◆ **Data to use**
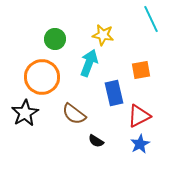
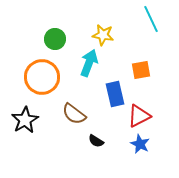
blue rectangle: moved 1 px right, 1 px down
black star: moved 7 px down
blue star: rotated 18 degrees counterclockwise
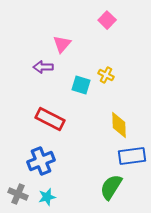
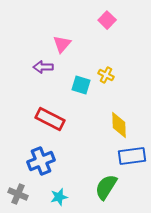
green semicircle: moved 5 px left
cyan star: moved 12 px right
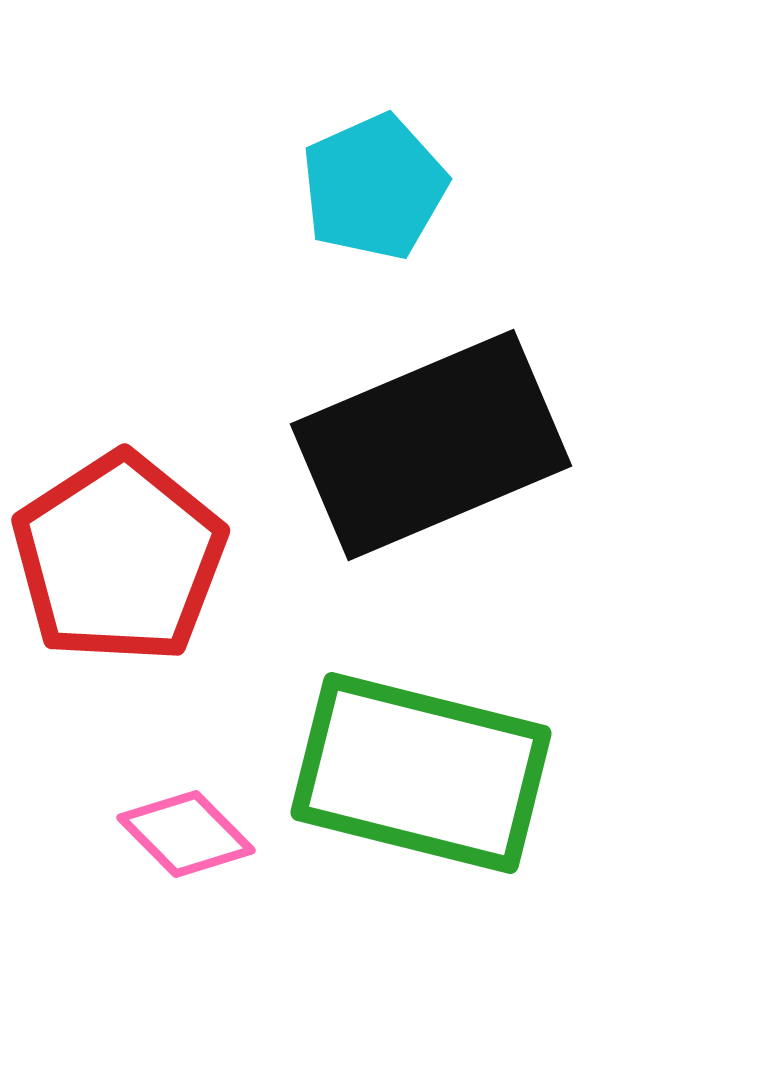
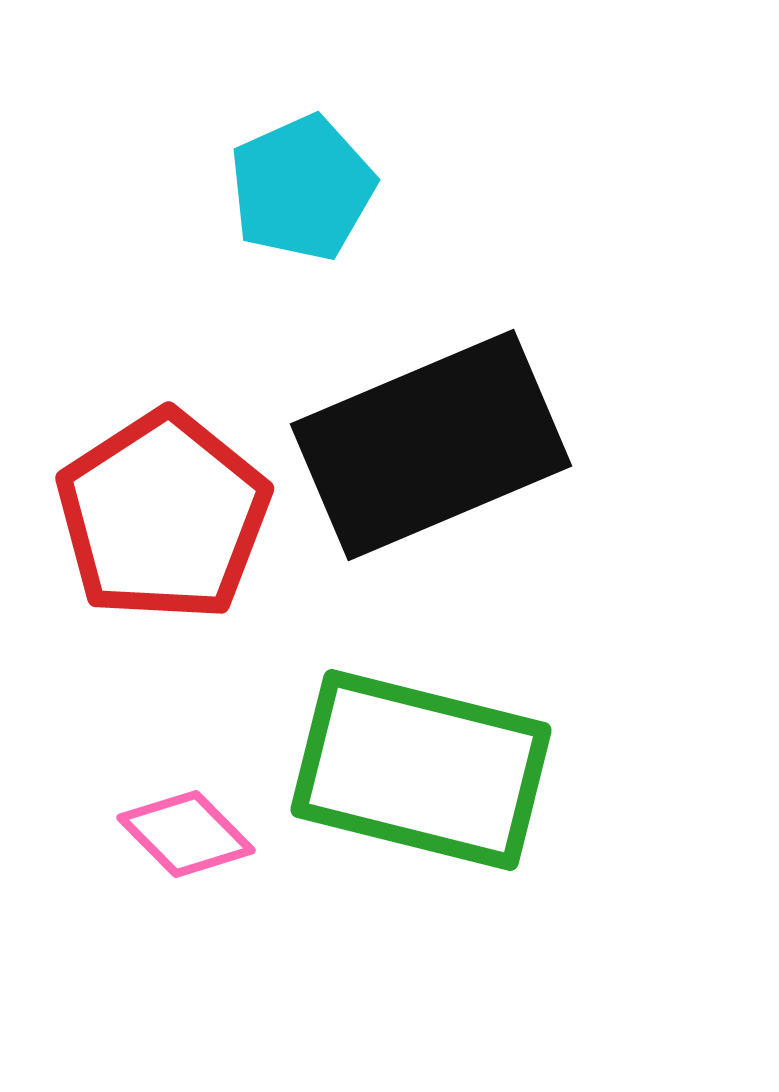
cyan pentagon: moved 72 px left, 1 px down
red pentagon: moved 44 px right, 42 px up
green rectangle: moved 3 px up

◆ **What is expected**
A faithful copy of every entry is needed, omitting each image.

◆ **Task output**
blue rectangle: moved 1 px right, 1 px down
black star: moved 7 px down
blue star: rotated 18 degrees counterclockwise
green semicircle: moved 5 px left
cyan star: moved 12 px right
cyan pentagon: moved 72 px left, 1 px down
red pentagon: moved 44 px right, 42 px up
green rectangle: moved 3 px up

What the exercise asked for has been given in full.